Using the entries that follow, collect the lines where the word "yellow" appears.

**Input records**
◆ ◆ ◆ ◆ ◆

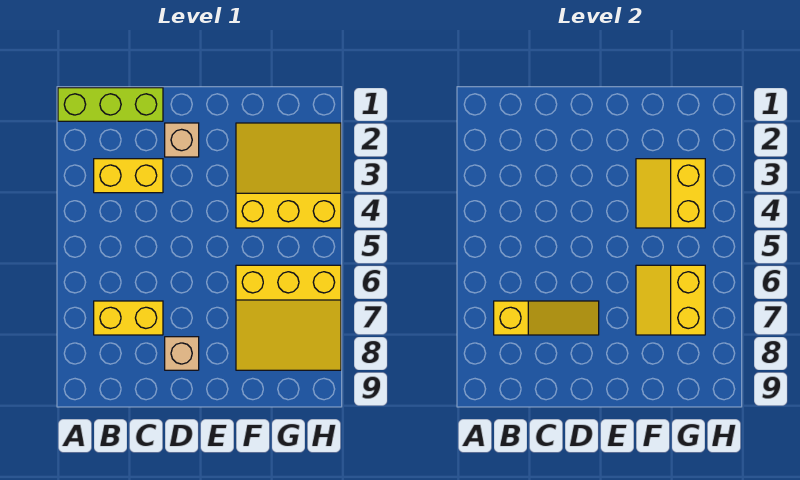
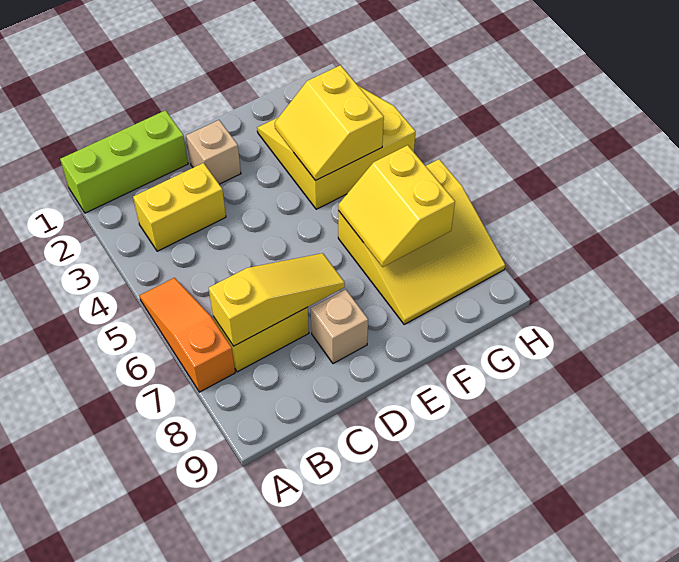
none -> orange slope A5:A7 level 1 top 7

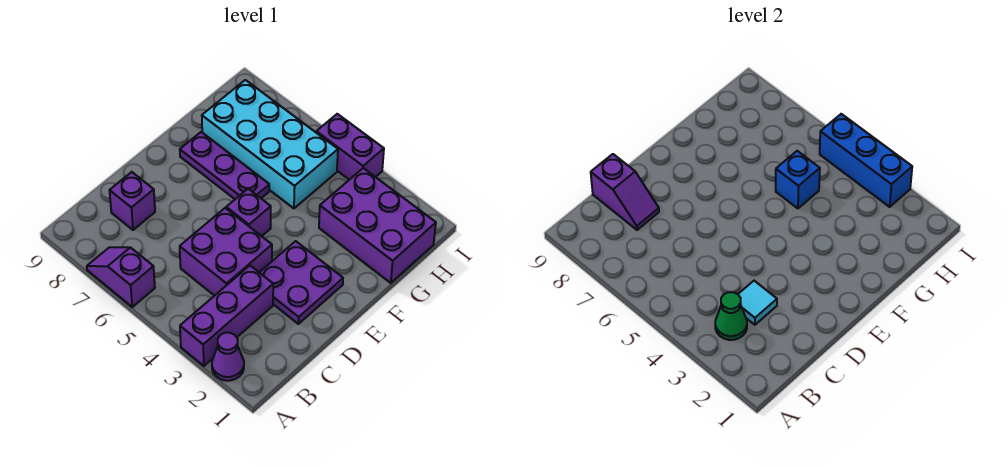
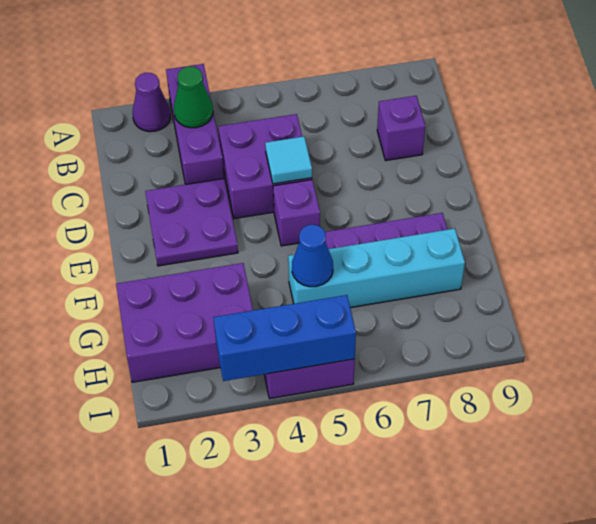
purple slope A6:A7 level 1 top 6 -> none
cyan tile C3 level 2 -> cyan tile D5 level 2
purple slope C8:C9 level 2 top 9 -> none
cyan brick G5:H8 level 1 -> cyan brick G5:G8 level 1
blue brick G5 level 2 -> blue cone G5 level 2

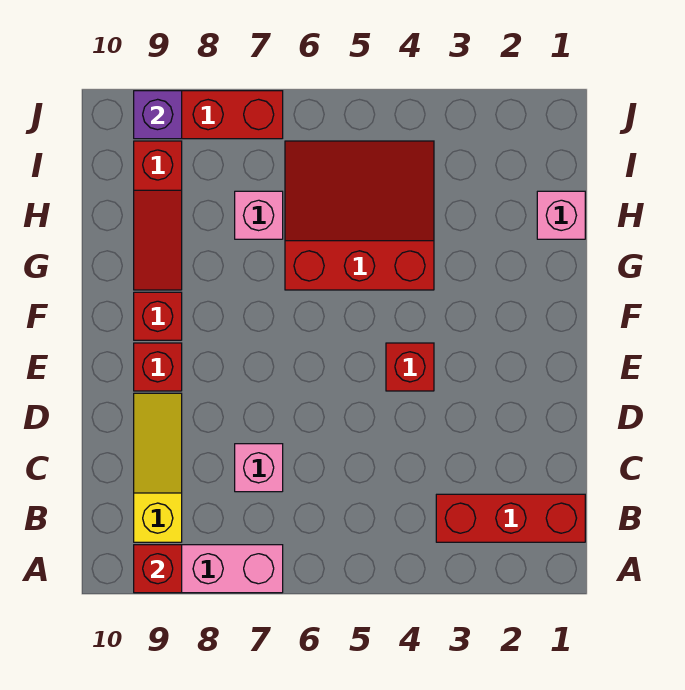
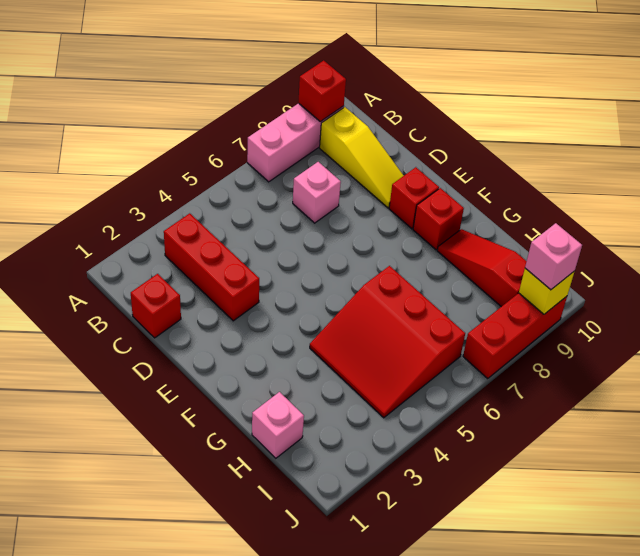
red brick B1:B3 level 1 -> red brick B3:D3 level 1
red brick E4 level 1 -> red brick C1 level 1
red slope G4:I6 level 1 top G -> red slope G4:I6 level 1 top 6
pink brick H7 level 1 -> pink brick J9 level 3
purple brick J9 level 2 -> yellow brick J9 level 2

◆ ◆ ◆ ◆ ◆

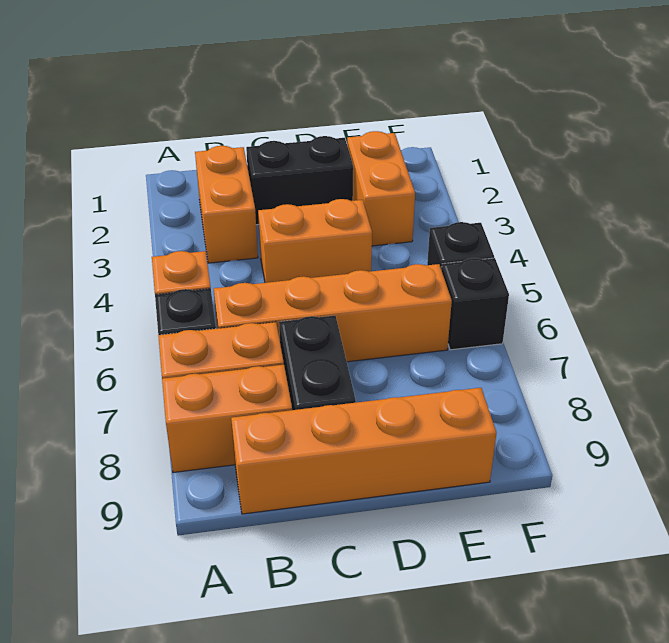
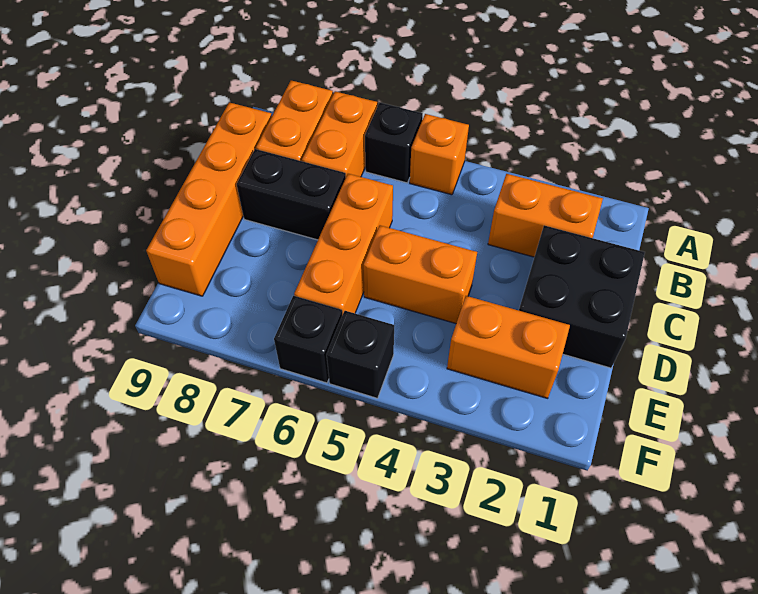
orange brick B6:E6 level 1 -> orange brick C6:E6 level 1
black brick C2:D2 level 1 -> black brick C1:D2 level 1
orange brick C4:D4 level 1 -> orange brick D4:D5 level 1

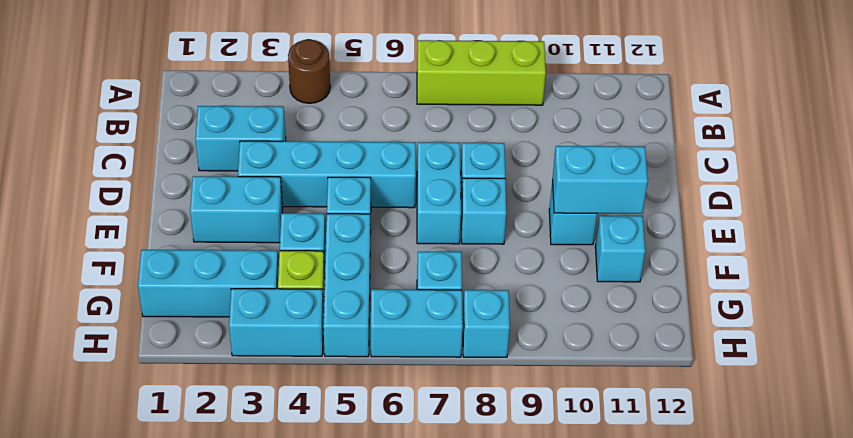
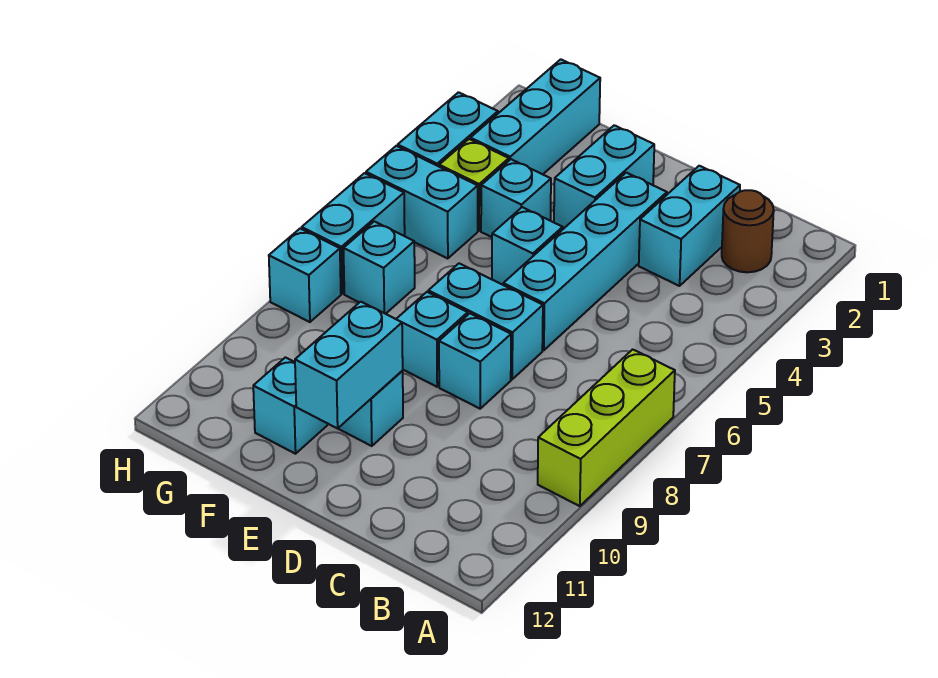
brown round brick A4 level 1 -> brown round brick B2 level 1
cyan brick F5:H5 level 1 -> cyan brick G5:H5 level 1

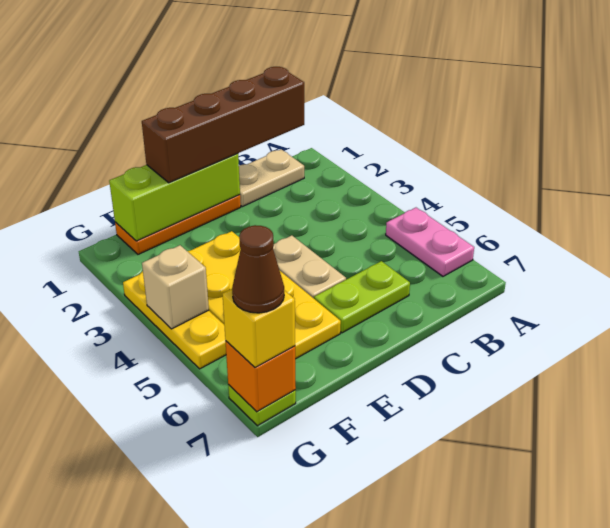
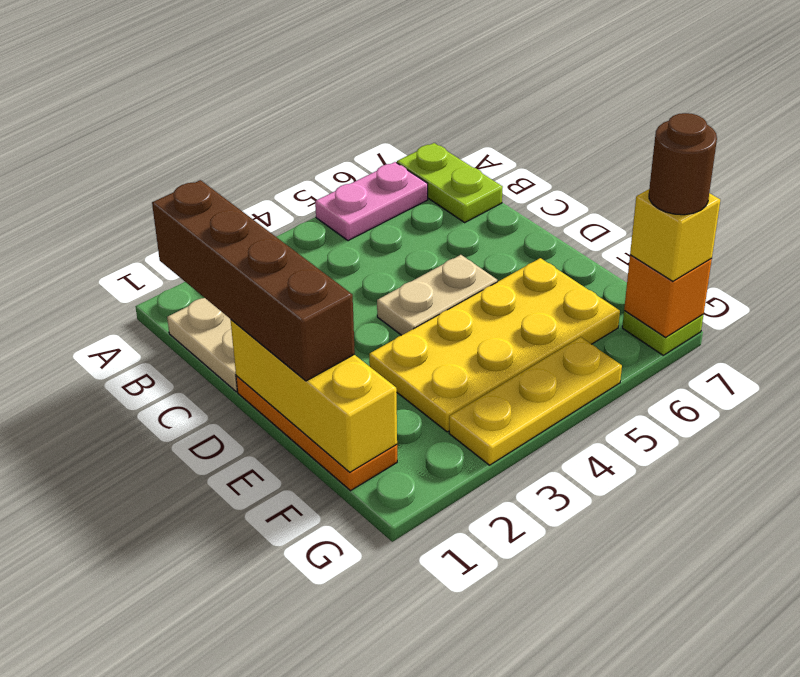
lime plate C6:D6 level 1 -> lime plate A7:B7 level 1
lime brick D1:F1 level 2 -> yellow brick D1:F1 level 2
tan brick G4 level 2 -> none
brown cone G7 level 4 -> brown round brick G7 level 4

◆ ◆ ◆ ◆ ◆

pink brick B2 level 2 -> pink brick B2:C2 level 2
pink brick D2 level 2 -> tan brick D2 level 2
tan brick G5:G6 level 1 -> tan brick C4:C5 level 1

◆ ◆ ◆ ◆ ◆

**Problem solution**
purple brick J9 level 2 -> yellow brick J9 level 2
lime brick D1:F1 level 2 -> yellow brick D1:F1 level 2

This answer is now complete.